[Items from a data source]
════════════════
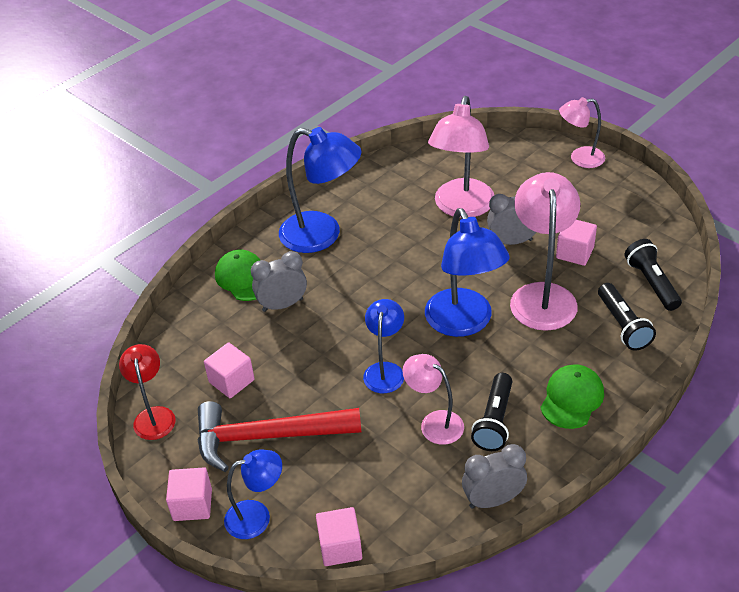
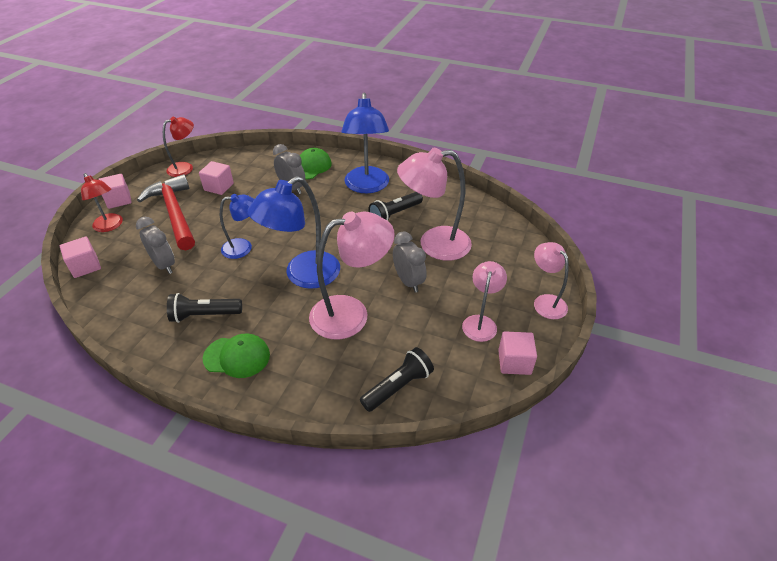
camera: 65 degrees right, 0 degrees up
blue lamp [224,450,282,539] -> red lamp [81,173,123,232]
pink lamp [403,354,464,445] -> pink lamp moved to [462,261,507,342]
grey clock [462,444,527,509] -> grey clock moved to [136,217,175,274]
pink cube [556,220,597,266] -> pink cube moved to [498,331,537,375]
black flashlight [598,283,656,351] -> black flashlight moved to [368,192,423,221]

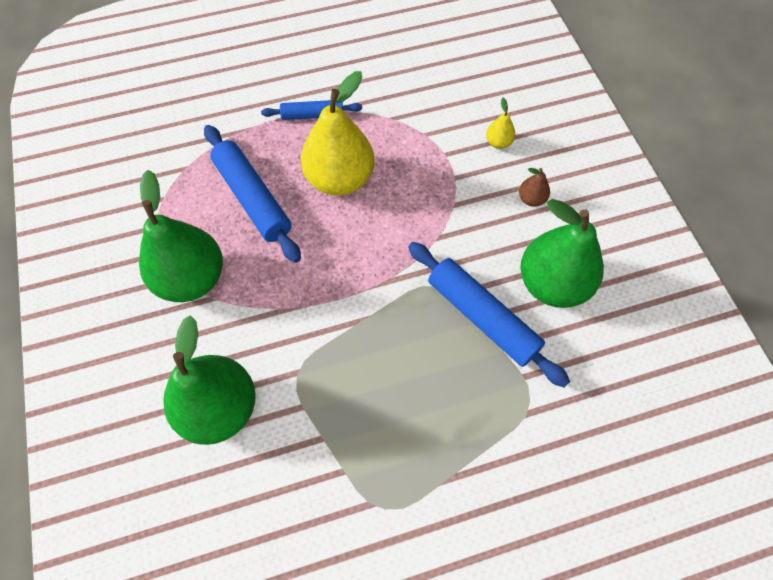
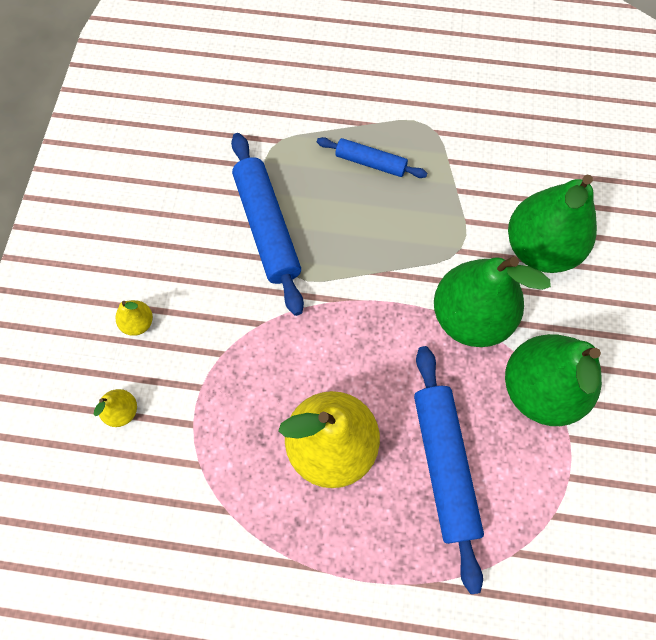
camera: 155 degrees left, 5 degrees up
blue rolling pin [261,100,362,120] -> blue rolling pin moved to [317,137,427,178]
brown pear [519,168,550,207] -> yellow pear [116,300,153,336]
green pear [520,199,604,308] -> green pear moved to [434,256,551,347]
════════════════
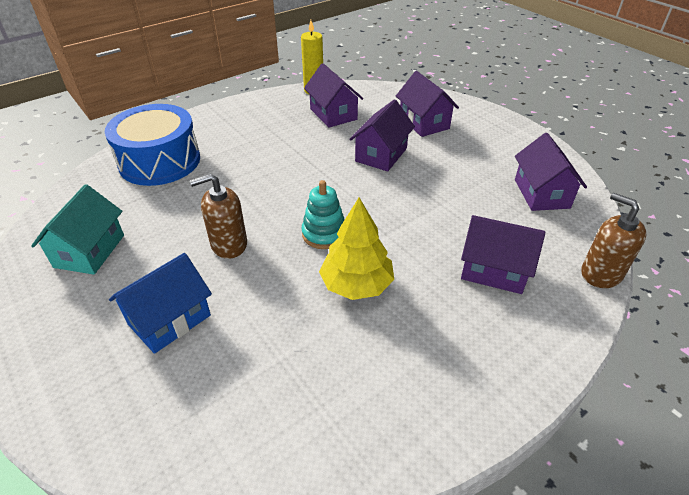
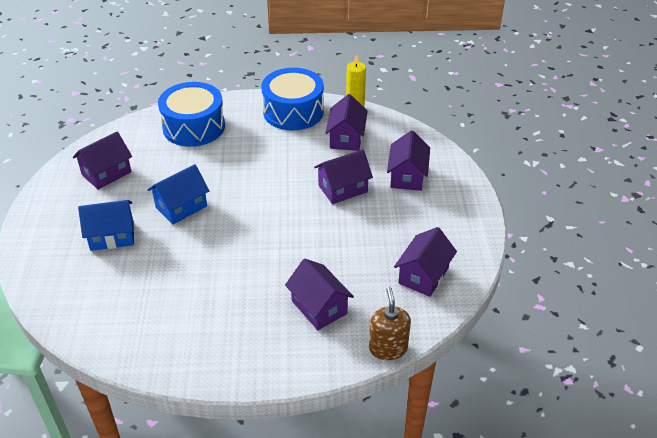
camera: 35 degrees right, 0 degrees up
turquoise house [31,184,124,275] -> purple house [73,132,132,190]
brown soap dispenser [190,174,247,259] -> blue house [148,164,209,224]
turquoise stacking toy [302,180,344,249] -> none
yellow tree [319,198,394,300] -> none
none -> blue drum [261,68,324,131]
════════════════
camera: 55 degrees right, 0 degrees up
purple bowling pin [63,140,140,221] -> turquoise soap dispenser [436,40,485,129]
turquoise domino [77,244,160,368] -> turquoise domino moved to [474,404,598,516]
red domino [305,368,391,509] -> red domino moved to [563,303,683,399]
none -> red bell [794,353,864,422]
════════════════
_REQUEST_
Given the records above, return exactly the lines starting at the line containing "camera: 35 degrees right, 0 degrees up" and ending at the line containing "none -> blue drum [261,68,324,131]", including both.

_ANSWER TO THIS PROBLEM_
camera: 35 degrees right, 0 degrees up
turquoise house [31,184,124,275] -> purple house [73,132,132,190]
brown soap dispenser [190,174,247,259] -> blue house [148,164,209,224]
turquoise stacking toy [302,180,344,249] -> none
yellow tree [319,198,394,300] -> none
none -> blue drum [261,68,324,131]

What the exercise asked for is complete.